Extracted data entries
--- START ---
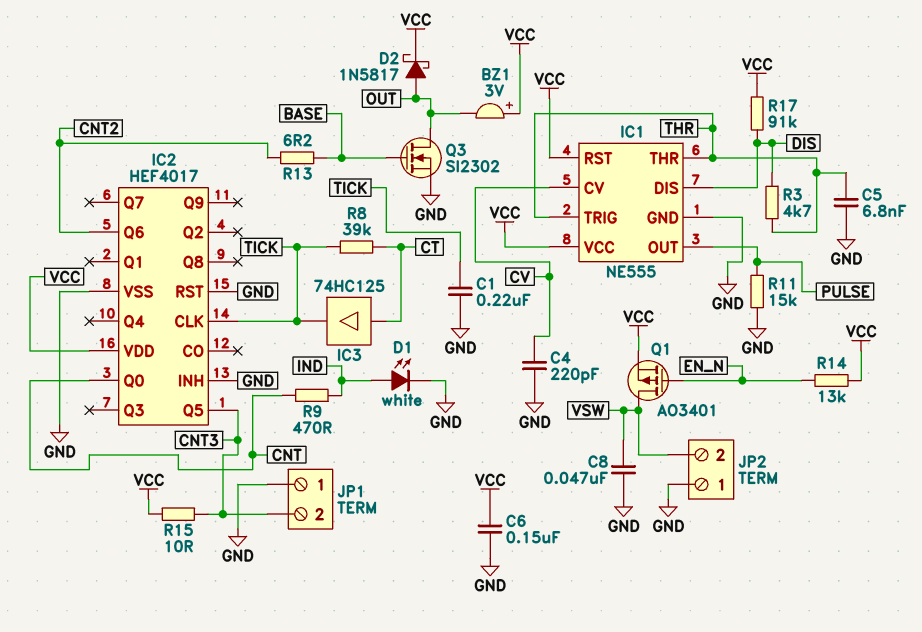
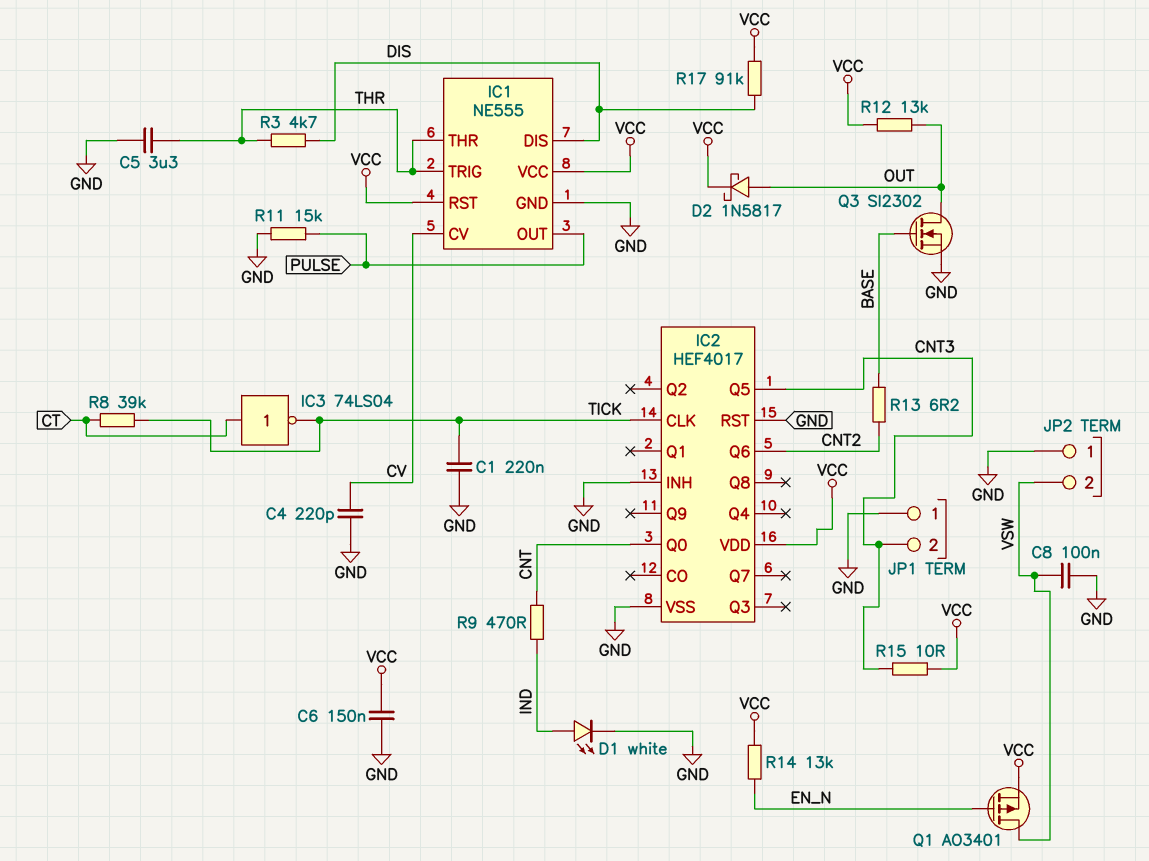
BZ1: buzzer 3V (plus VCC, minus OUT) -> none
C5: 6.8nF (GND, THR) -> 3.3uF (GND, THR)
C8: 47nF (GND, VSW) -> 100nF (GND, VSW)
IC3: buffer 74HC125 (in CT, out TICK) -> NOT 74LS04 (in CT, out TICK)
R12: none -> 13k (OUT, VCC)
--- END ---
Reply with nothing but the number of lines in the entries above that hold the string "none".

2